## Work to complete
Exact reproduction, images excluded: write out the records below.

## Provided records

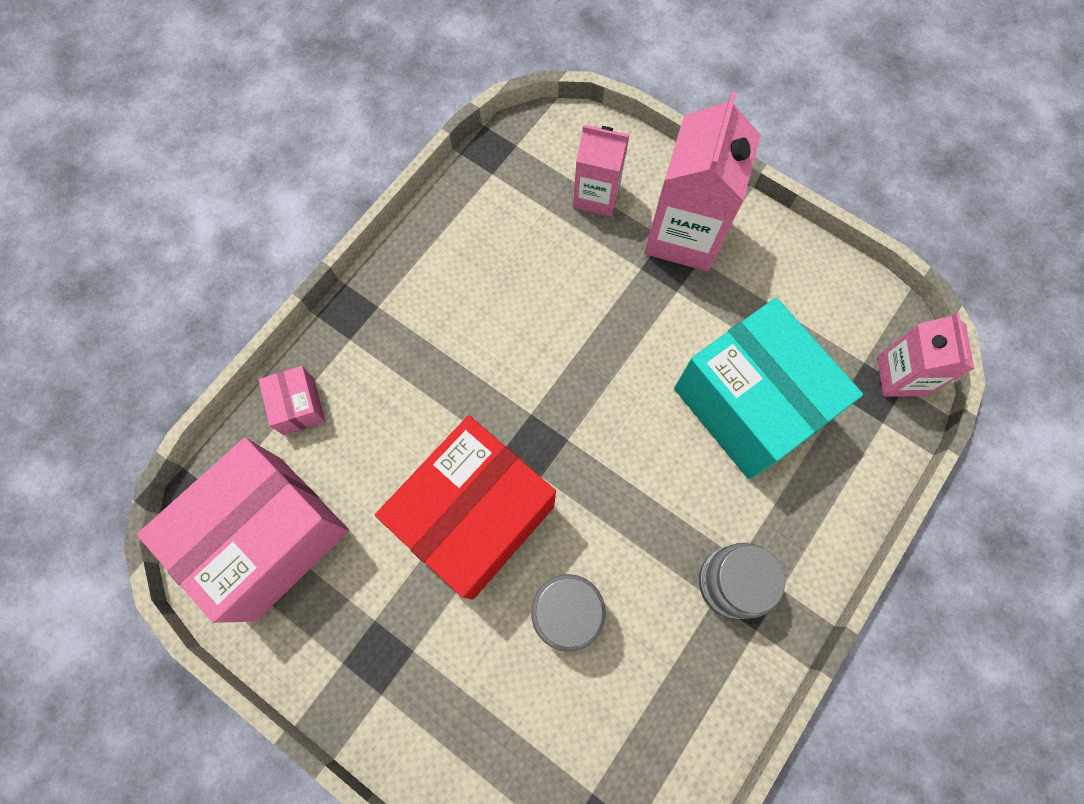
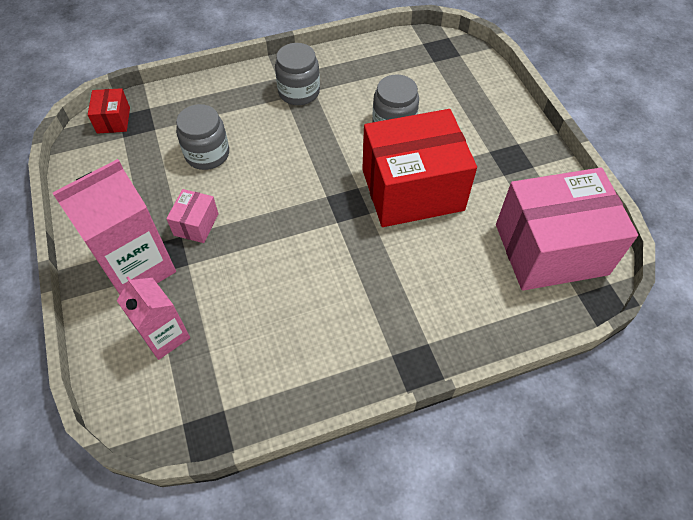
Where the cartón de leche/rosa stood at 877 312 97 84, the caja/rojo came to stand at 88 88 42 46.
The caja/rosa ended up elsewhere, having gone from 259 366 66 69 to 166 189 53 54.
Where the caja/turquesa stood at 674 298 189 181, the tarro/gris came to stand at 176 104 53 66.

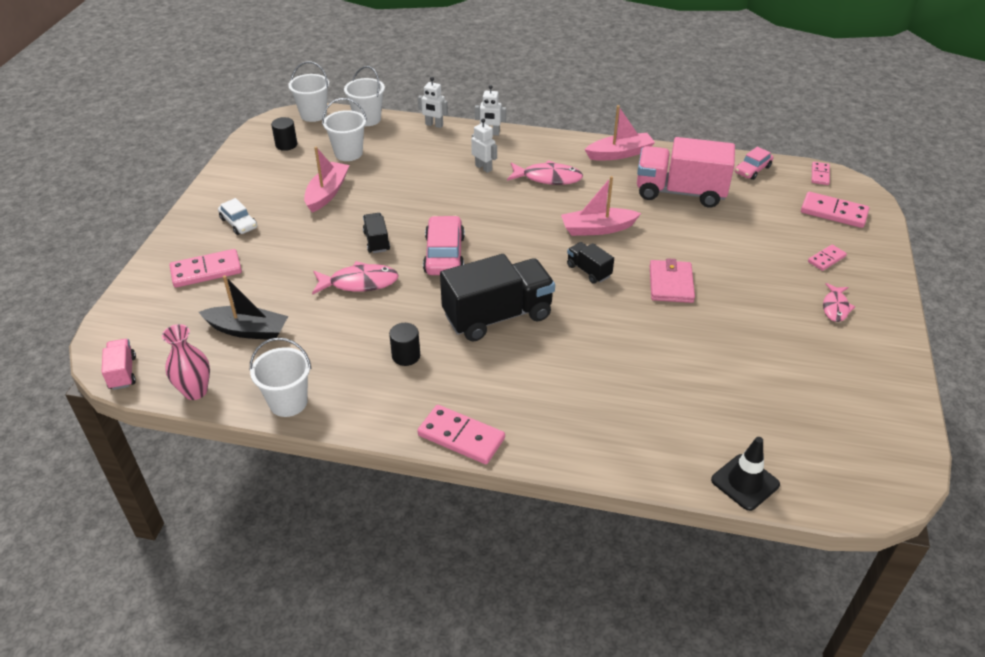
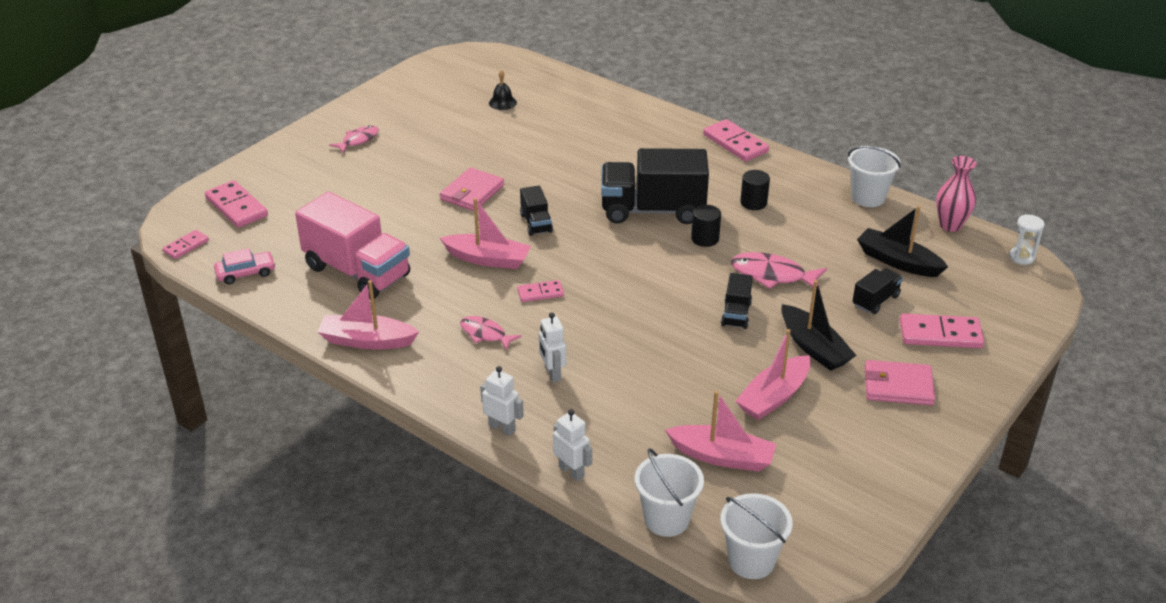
The size of the pez/rosa at 507 160 76 25 changed by a factor of 0.65.
The second view gained the campana/negro at 489 70 28 40.
The ficha de dominó/rosa ended up elsewhere, having gone from 808 245 39 26 to 517 280 47 22.
Where the balde/blanco stood at 322 98 45 63, the barco/rosa came to stand at 665 391 111 81.
The cilindro/negro ended up elsewhere, having gone from 271 117 26 34 to 691 205 30 42.
The second view gained the barco/negro at 781 280 76 91.
The second view gained the camión/negro at 853 268 50 46.
Where the coche/blanco stood at 218 198 39 37, the cartera/rosa came to stand at 865 360 70 45.
Where the camión/rosa stood at 102 339 34 51, the reloj de arena/blanco came to stand at 1009 214 35 51.
The second view lost the coche/rosa at 423 216 42 59.
The second view lost the cono de tráfico/negro at 711 437 69 74.

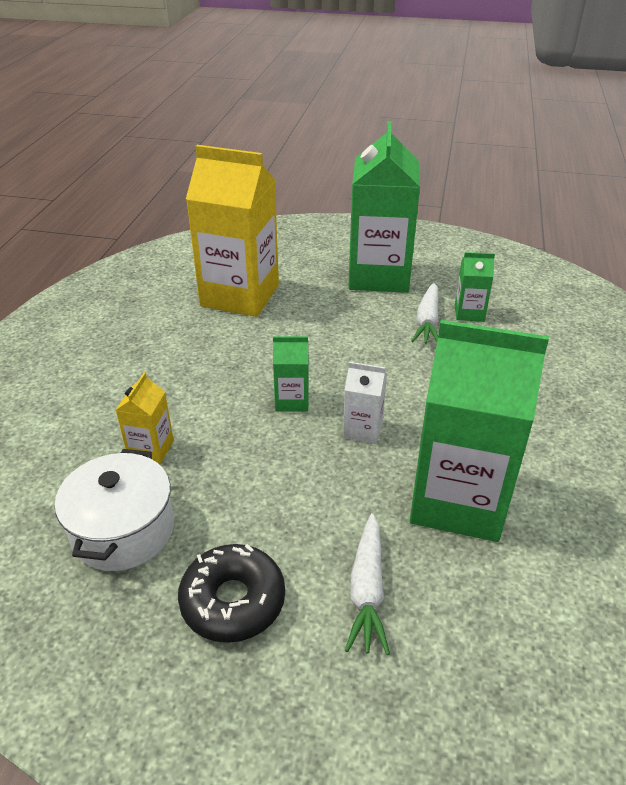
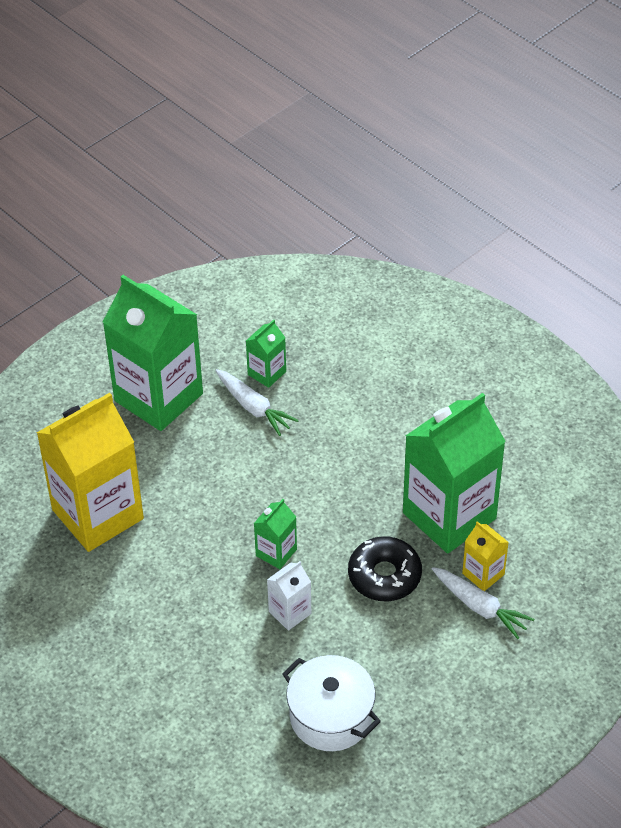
The cartón de leche/blanco ended up elsewhere, having gone from 343 362 44 82 to 267 561 44 70.
The rosquilla/negro ended up elsewhere, having gone from 178 544 107 99 to 348 536 74 65.
The cartón de leche/amarillo ended up elsewhere, having gone from 116 372 58 92 to 462 521 47 70.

## Response area
Where the cartón de leche/rosa stood at 877 312 97 84, the caja/rojo came to stand at 88 88 42 46.
The caja/rosa ended up elsewhere, having gone from 259 366 66 69 to 166 189 53 54.
Where the caja/turquesa stood at 674 298 189 181, the tarro/gris came to stand at 176 104 53 66.

The size of the pez/rosa at 507 160 76 25 changed by a factor of 0.65.
The second view gained the campana/negro at 489 70 28 40.
The ficha de dominó/rosa ended up elsewhere, having gone from 808 245 39 26 to 517 280 47 22.
Where the balde/blanco stood at 322 98 45 63, the barco/rosa came to stand at 665 391 111 81.
The cilindro/negro ended up elsewhere, having gone from 271 117 26 34 to 691 205 30 42.
The second view gained the barco/negro at 781 280 76 91.
The second view gained the camión/negro at 853 268 50 46.
Where the coche/blanco stood at 218 198 39 37, the cartera/rosa came to stand at 865 360 70 45.
Where the camión/rosa stood at 102 339 34 51, the reloj de arena/blanco came to stand at 1009 214 35 51.
The second view lost the coche/rosa at 423 216 42 59.
The second view lost the cono de tráfico/negro at 711 437 69 74.

The cartón de leche/blanco ended up elsewhere, having gone from 343 362 44 82 to 267 561 44 70.
The rosquilla/negro ended up elsewhere, having gone from 178 544 107 99 to 348 536 74 65.
The cartón de leche/amarillo ended up elsewhere, having gone from 116 372 58 92 to 462 521 47 70.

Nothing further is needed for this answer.